__Task__
Pull out every line in the data below that contains the word "acciaccatura", and copy each one in full.

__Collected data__
···

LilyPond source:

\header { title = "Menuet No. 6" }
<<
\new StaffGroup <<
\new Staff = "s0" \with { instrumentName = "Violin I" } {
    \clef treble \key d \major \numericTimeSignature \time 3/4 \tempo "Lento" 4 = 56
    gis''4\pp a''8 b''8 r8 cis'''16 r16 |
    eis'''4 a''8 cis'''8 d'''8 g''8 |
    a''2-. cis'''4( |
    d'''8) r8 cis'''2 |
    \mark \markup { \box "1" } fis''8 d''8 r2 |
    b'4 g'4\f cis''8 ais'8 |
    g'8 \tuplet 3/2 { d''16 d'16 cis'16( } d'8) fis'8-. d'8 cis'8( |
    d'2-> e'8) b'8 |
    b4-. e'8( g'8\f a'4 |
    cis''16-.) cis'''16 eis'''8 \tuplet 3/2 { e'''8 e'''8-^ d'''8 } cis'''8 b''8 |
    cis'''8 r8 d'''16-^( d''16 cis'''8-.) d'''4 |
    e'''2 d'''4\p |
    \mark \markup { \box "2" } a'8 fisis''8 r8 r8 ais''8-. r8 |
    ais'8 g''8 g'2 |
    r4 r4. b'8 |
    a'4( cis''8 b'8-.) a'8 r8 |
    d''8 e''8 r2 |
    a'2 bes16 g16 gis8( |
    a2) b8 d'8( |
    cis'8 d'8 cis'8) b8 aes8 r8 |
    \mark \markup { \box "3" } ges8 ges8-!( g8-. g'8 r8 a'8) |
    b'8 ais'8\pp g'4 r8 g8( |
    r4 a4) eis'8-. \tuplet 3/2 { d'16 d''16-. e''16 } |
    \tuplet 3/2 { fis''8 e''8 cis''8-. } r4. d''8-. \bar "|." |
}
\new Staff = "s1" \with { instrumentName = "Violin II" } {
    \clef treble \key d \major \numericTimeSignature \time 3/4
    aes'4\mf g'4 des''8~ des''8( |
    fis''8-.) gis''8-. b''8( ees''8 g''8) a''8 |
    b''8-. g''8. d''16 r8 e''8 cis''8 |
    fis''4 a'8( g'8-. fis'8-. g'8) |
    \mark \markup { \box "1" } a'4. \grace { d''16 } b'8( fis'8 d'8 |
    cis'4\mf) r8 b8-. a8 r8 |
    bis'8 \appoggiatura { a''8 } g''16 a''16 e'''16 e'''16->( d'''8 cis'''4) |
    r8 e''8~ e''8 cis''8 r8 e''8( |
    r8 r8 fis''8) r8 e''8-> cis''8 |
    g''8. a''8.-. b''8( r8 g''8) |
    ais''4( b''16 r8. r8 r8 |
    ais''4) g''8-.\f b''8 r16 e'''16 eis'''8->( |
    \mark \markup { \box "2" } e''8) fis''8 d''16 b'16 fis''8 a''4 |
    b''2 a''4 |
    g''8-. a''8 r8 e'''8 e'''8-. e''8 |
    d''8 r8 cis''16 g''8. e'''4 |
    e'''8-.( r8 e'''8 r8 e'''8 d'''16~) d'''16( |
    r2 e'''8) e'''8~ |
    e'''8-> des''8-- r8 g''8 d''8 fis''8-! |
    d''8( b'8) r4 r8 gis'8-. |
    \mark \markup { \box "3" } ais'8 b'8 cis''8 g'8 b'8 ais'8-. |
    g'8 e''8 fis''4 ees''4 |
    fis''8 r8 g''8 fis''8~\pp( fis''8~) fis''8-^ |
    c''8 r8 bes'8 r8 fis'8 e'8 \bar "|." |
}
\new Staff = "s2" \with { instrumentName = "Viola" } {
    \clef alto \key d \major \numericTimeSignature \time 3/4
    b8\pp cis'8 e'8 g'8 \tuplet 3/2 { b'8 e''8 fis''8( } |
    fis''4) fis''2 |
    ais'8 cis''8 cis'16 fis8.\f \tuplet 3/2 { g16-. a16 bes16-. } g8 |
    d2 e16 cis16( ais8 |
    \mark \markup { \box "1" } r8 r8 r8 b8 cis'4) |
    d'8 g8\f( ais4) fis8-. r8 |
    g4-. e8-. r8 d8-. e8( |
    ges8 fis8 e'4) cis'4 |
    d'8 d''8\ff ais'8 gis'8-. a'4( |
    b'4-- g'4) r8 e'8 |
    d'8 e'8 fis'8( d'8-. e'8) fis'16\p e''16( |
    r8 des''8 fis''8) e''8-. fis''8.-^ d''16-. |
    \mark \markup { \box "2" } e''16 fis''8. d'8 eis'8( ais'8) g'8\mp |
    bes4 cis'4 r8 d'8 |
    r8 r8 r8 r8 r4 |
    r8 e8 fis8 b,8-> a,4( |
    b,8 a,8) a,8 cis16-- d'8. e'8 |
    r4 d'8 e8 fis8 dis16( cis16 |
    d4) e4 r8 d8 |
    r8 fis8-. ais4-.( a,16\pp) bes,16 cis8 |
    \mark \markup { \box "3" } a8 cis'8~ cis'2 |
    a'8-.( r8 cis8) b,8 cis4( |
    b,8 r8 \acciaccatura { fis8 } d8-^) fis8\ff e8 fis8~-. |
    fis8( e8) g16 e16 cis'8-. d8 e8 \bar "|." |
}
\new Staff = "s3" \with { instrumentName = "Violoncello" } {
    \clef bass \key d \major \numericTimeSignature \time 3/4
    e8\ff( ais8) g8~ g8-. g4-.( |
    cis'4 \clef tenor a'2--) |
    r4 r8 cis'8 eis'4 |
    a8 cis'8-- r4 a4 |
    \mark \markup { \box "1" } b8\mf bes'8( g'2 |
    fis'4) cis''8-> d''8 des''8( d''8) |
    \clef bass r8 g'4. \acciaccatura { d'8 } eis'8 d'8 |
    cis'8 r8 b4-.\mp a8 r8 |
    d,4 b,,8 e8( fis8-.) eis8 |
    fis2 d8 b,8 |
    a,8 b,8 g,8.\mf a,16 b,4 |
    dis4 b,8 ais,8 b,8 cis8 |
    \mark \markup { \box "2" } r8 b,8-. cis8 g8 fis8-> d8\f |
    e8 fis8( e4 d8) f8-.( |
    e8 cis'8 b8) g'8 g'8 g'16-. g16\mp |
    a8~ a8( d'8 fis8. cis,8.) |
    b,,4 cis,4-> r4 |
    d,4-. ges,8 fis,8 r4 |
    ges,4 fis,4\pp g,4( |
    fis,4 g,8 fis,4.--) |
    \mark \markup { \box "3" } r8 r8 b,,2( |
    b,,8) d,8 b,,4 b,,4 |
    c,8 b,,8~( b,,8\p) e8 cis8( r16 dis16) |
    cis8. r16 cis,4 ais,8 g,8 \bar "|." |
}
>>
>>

···

__Exercise result__
    b,8 r8 \acciaccatura { fis8 } d8-^) fis8\ff e8 fis8~-. |
    \clef bass r8 g'4. \acciaccatura { d'8 } eis'8 d'8 |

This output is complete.